- OBJECTIVE -
Reproduce the entries below, switching every occurrence of "absolute pixels" to "pixel coordinates" and leaving all other text unchanged.
::: AVAILABLE DATA :::
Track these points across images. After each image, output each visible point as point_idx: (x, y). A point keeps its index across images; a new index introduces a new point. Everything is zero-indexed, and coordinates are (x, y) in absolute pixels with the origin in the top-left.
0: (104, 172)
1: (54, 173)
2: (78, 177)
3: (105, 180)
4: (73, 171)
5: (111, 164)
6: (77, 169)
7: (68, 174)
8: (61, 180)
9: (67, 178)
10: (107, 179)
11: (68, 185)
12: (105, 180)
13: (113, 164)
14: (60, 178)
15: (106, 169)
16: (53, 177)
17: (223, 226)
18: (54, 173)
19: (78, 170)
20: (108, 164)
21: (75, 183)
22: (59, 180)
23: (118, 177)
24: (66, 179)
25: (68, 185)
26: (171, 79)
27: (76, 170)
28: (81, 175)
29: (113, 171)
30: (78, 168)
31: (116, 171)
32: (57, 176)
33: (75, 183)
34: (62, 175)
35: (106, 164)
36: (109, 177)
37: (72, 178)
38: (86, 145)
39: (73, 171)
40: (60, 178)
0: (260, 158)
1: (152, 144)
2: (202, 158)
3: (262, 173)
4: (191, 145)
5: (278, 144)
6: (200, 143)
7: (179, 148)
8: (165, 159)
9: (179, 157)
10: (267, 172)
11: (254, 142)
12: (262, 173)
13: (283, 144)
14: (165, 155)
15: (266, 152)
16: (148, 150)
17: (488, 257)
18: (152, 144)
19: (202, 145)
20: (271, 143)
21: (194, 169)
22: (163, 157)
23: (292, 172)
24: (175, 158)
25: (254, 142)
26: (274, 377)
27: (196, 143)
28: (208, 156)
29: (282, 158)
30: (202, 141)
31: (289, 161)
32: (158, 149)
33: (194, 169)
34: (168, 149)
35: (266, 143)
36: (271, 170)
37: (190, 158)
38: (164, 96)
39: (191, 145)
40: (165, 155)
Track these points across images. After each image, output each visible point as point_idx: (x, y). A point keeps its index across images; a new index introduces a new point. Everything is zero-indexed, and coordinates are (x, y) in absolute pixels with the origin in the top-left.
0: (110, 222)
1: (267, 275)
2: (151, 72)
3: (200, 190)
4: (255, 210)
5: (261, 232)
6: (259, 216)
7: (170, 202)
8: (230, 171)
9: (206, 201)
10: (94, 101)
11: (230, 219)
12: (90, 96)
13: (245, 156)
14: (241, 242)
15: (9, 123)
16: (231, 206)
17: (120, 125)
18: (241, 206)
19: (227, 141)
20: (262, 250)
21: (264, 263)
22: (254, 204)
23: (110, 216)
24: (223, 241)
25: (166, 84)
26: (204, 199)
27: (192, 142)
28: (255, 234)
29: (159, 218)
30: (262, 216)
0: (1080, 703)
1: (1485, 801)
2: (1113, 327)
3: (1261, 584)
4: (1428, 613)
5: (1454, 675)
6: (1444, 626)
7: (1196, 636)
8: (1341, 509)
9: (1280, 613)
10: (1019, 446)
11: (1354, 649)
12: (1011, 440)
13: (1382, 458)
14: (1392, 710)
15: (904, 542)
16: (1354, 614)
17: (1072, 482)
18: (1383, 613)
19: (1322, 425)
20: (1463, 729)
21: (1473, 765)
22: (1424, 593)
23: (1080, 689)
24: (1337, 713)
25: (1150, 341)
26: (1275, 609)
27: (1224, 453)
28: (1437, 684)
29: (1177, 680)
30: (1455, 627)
:::
- ANSWER TO THE TASK -
Track these points across images. After each image, output each visible point as point_idx: (x, y). A point keeps its index across images; a new index introduces a new point. Everything is zero-indexed, and coordinates are (x, y) in pixel coordinates with the origin in the top-left.
0: (104, 172)
1: (54, 173)
2: (78, 177)
3: (105, 180)
4: (73, 171)
5: (111, 164)
6: (77, 169)
7: (68, 174)
8: (61, 180)
9: (67, 178)
10: (107, 179)
11: (68, 185)
12: (105, 180)
13: (113, 164)
14: (60, 178)
15: (106, 169)
16: (53, 177)
17: (223, 226)
18: (54, 173)
19: (78, 170)
20: (108, 164)
21: (75, 183)
22: (59, 180)
23: (118, 177)
24: (66, 179)
25: (68, 185)
26: (171, 79)
27: (76, 170)
28: (81, 175)
29: (113, 171)
30: (78, 168)
31: (116, 171)
32: (57, 176)
33: (75, 183)
34: (62, 175)
35: (106, 164)
36: (109, 177)
37: (72, 178)
38: (86, 145)
39: (73, 171)
40: (60, 178)
0: (260, 158)
1: (152, 144)
2: (202, 158)
3: (262, 173)
4: (191, 145)
5: (278, 144)
6: (200, 143)
7: (179, 148)
8: (165, 159)
9: (179, 157)
10: (267, 172)
11: (254, 142)
12: (262, 173)
13: (283, 144)
14: (165, 155)
15: (266, 152)
16: (148, 150)
17: (488, 257)
18: (152, 144)
19: (202, 145)
20: (271, 143)
21: (194, 169)
22: (163, 157)
23: (292, 172)
24: (175, 158)
25: (254, 142)
26: (274, 377)
27: (196, 143)
28: (208, 156)
29: (282, 158)
30: (202, 141)
31: (289, 161)
32: (158, 149)
33: (194, 169)
34: (168, 149)
35: (266, 143)
36: (271, 170)
37: (190, 158)
38: (164, 96)
39: (191, 145)
40: (165, 155)
Track these points across images. After each image, output each visible point as point_idx: (x, y). A point keeps its index across images; a new index introduces a new point. Everything is zero-indexed, and coordinates are (x, y) in pixel coordinates with the origin in the top-left.
0: (110, 222)
1: (267, 275)
2: (151, 72)
3: (200, 190)
4: (255, 210)
5: (261, 232)
6: (259, 216)
7: (170, 202)
8: (230, 171)
9: (206, 201)
10: (94, 101)
11: (230, 219)
12: (90, 96)
13: (245, 156)
14: (241, 242)
15: (9, 123)
16: (231, 206)
17: (120, 125)
18: (241, 206)
19: (227, 141)
20: (262, 250)
21: (264, 263)
22: (254, 204)
23: (110, 216)
24: (223, 241)
25: (166, 84)
26: (204, 199)
27: (192, 142)
28: (255, 234)
29: (159, 218)
30: (262, 216)
0: (1080, 703)
1: (1485, 801)
2: (1113, 327)
3: (1261, 584)
4: (1428, 613)
5: (1454, 675)
6: (1444, 626)
7: (1196, 636)
8: (1341, 509)
9: (1280, 613)
10: (1019, 446)
11: (1354, 649)
12: (1011, 440)
13: (1382, 458)
14: (1392, 710)
15: (904, 542)
16: (1354, 614)
17: (1072, 482)
18: (1383, 613)
19: (1322, 425)
20: (1463, 729)
21: (1473, 765)
22: (1424, 593)
23: (1080, 689)
24: (1337, 713)
25: (1150, 341)
26: (1275, 609)
27: (1224, 453)
28: (1437, 684)
29: (1177, 680)
30: (1455, 627)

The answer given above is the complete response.